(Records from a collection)

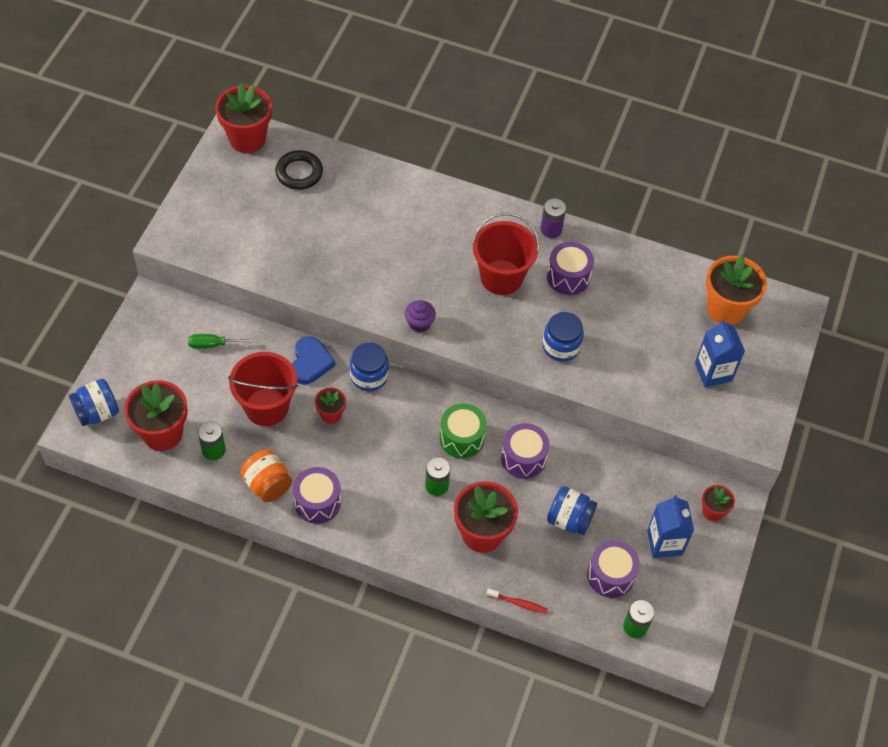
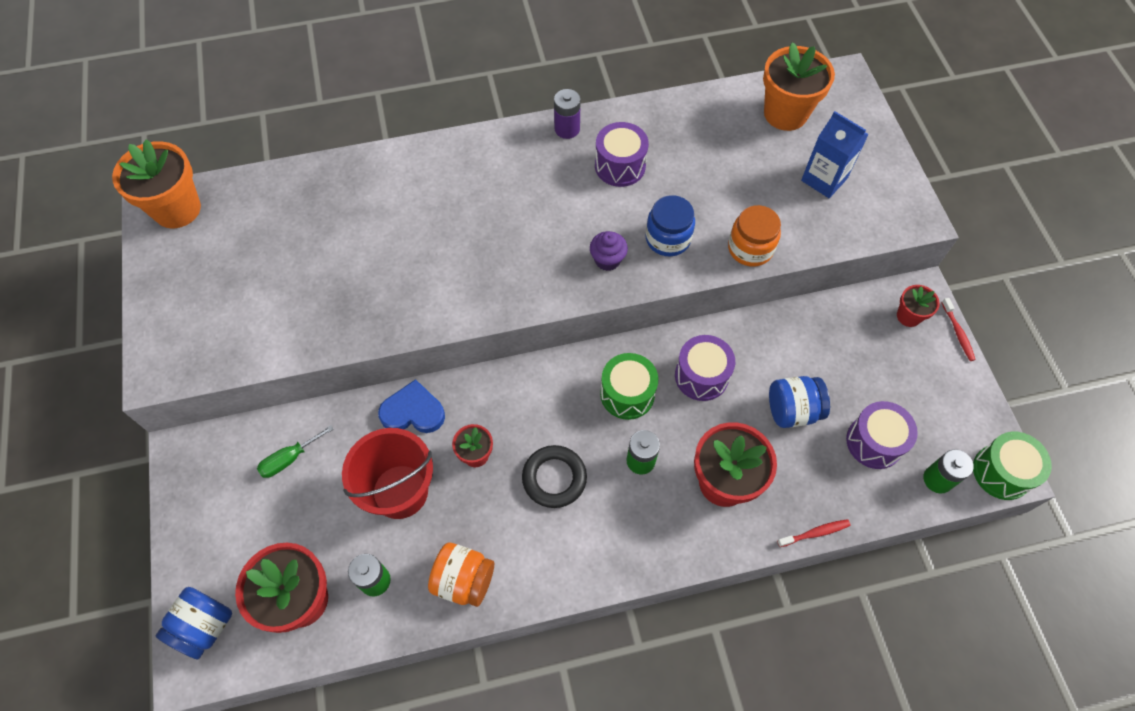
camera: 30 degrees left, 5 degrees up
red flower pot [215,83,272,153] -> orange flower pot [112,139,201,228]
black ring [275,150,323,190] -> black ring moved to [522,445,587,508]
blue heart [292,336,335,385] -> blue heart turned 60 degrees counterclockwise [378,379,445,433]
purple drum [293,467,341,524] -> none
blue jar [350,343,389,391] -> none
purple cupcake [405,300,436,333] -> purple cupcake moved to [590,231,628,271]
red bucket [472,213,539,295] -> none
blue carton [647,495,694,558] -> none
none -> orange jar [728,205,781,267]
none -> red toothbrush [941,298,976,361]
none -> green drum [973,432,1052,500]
* * *
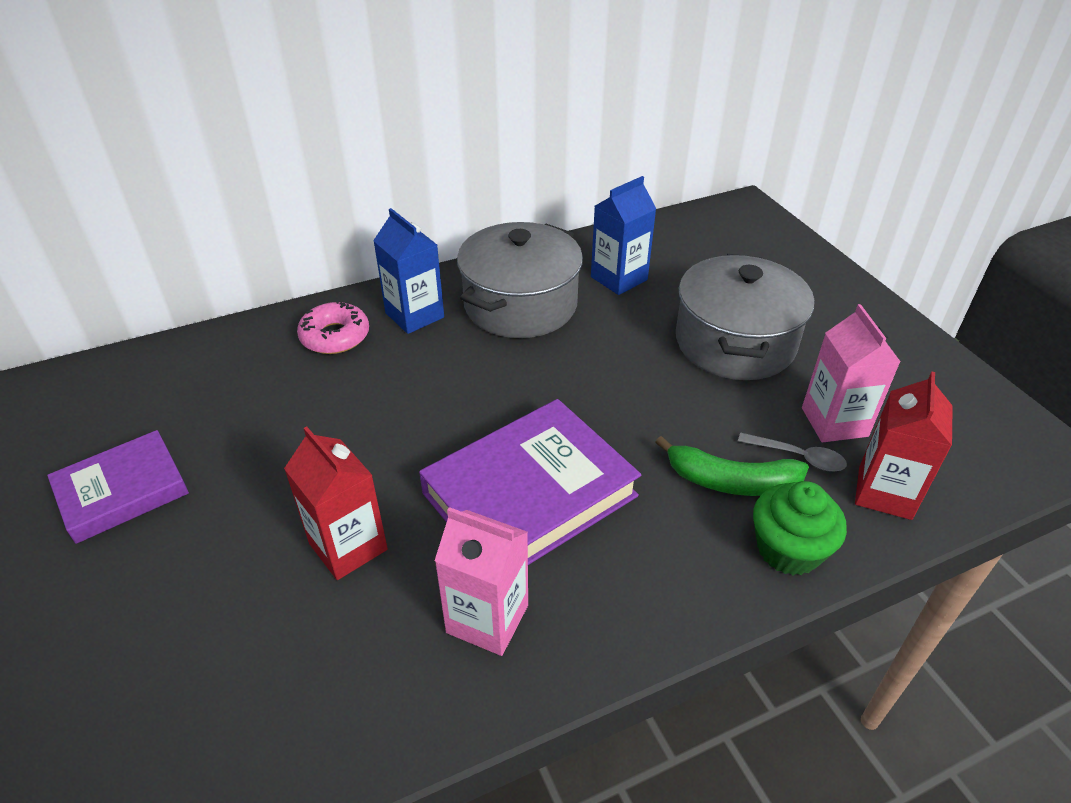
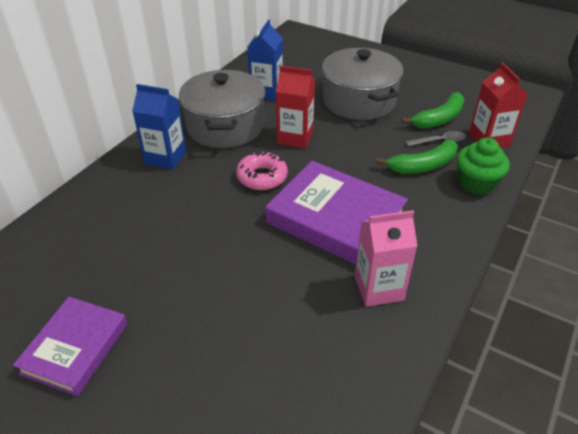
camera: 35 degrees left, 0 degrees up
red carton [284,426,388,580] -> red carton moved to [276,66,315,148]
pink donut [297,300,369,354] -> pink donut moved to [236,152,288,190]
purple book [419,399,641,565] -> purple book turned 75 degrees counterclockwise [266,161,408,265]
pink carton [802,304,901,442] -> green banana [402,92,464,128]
==
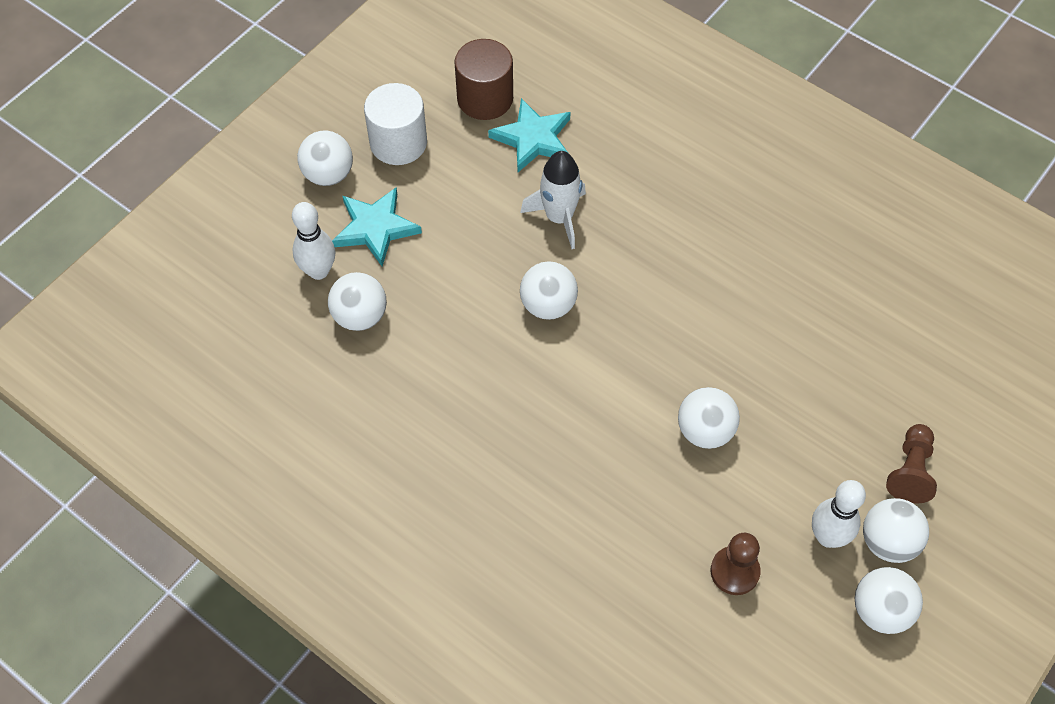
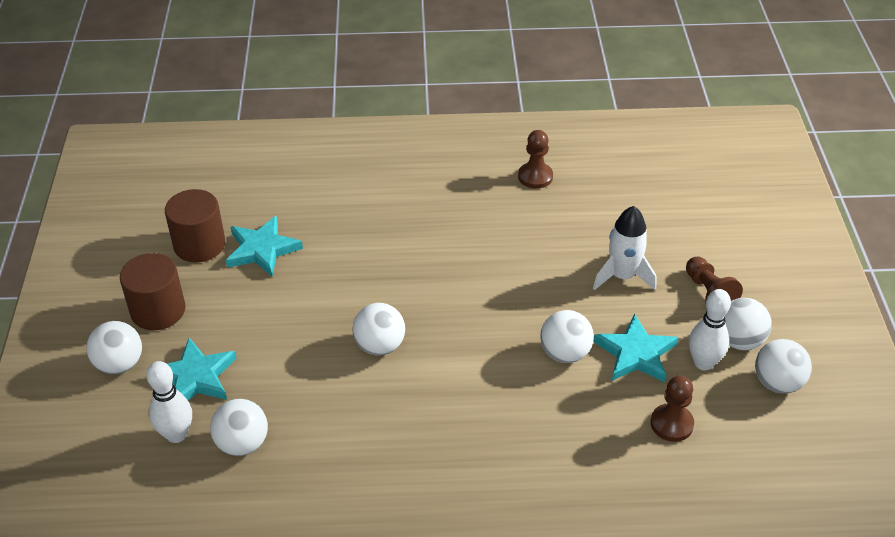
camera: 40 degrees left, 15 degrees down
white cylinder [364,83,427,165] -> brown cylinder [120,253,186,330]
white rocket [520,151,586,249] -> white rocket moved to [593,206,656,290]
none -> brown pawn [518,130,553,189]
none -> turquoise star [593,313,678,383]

-- Assigned task --
Return exactly, and only, the lines above starting at the line that contains "purple drum [293,467,341,524] -> none" and ending at the line that contains "none -> green drum [973,432,1052,500]".

-- Written reply --
purple drum [293,467,341,524] -> none
blue jar [350,343,389,391] -> none
purple cupcake [405,300,436,333] -> purple cupcake moved to [590,231,628,271]
red bucket [472,213,539,295] -> none
blue carton [647,495,694,558] -> none
none -> orange jar [728,205,781,267]
none -> red toothbrush [941,298,976,361]
none -> green drum [973,432,1052,500]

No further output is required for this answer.